• Assignment
Set down, word for word, every line of the listing below, starting with the one that contains "camera: 10 degrees right, 20 degrees up" and ending with the final line. Include nothing else.

*** Opening of Data for review ***

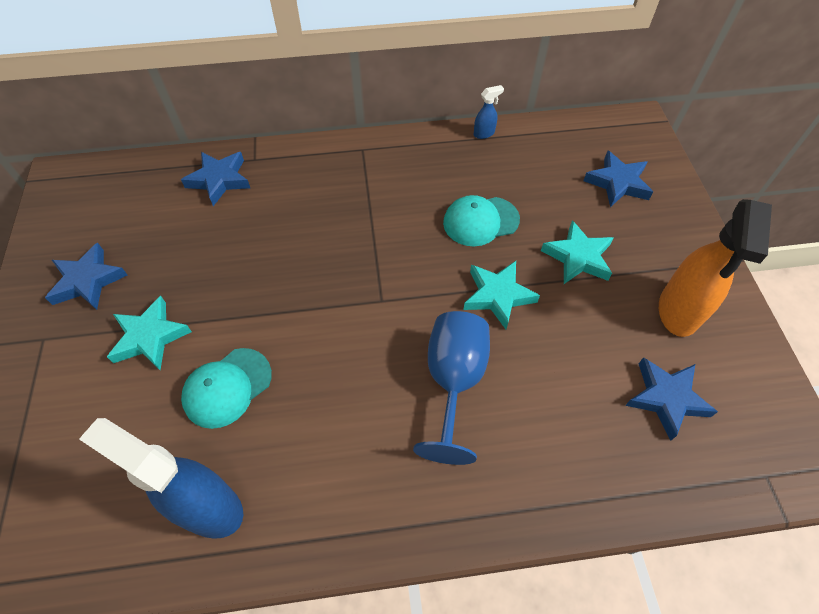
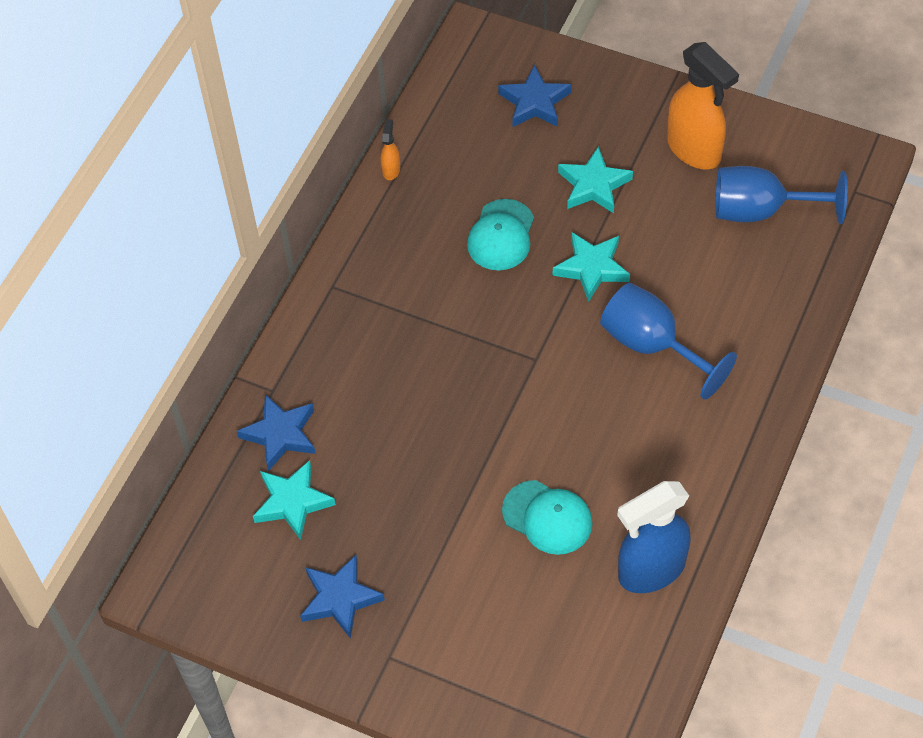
camera: 55 degrees left, 0 degrees up
turquoise star [107,296,192,370] -> turquoise star moved to [253,460,336,540]
turquoise cap [181,348,272,429] -> turquoise cap turned 45 degrees counterclockwise [502,480,593,555]
blue spray bottle [474,85,504,139] -> orange spray bottle [380,119,400,180]
blue star [625,357,718,441] -> blue goblet [716,166,847,224]

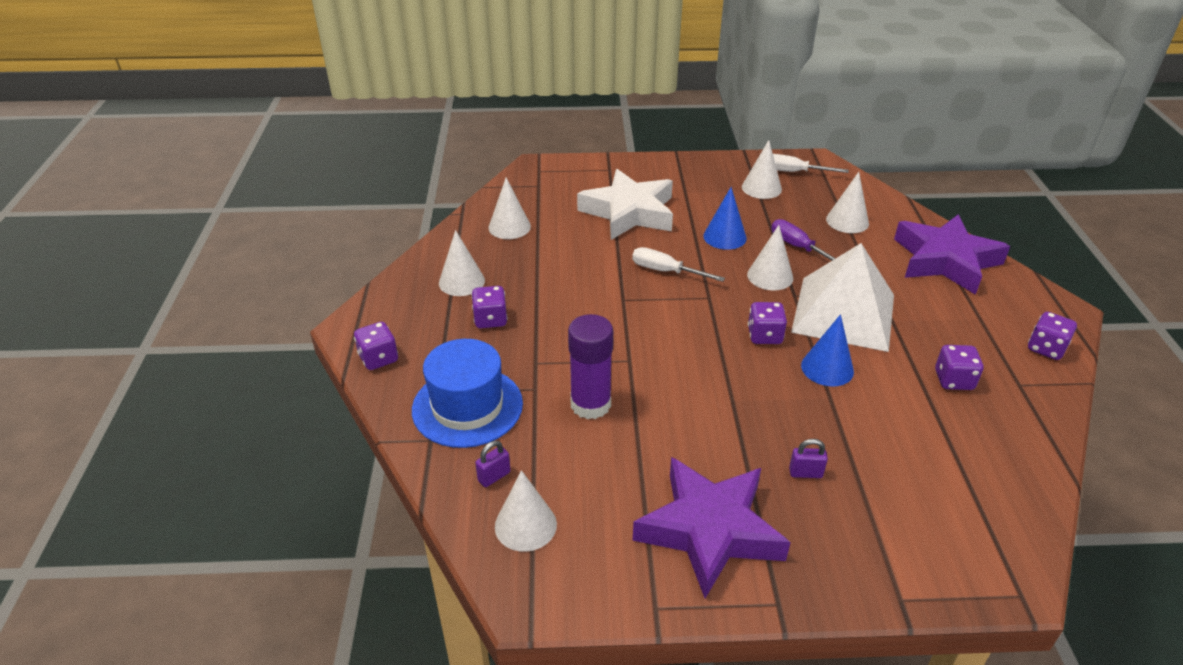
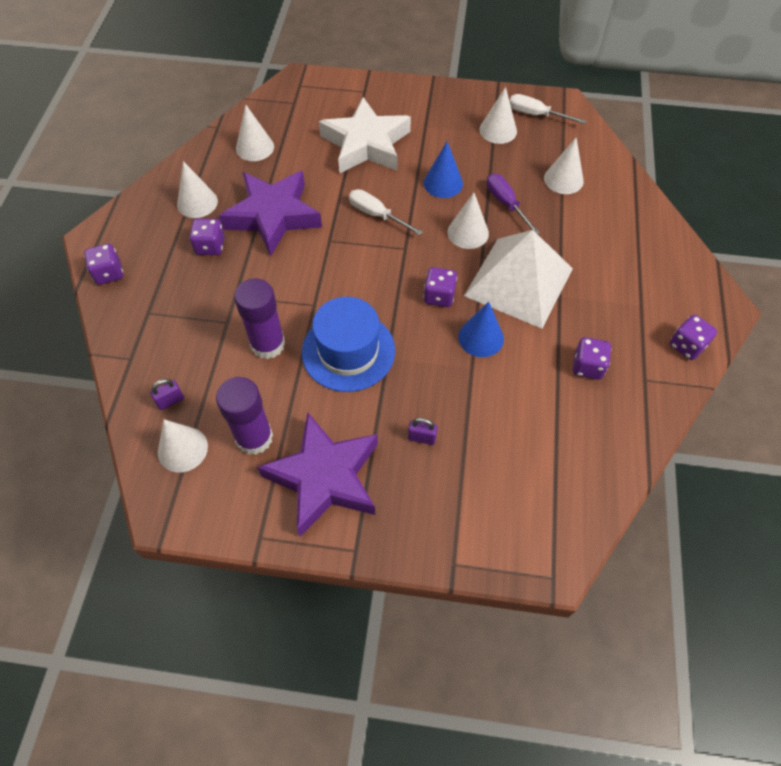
camera: 10 degrees right, 20 degrees up
blue hat [412,339,523,448] -> blue hat moved to [301,297,395,392]
purple star [894,214,1010,295] -> purple star moved to [219,171,322,256]
none -> purple glue stick [216,377,273,455]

*** Close of Data for review ***

• Response to the exercise
camera: 10 degrees right, 20 degrees up
blue hat [412,339,523,448] -> blue hat moved to [301,297,395,392]
purple star [894,214,1010,295] -> purple star moved to [219,171,322,256]
none -> purple glue stick [216,377,273,455]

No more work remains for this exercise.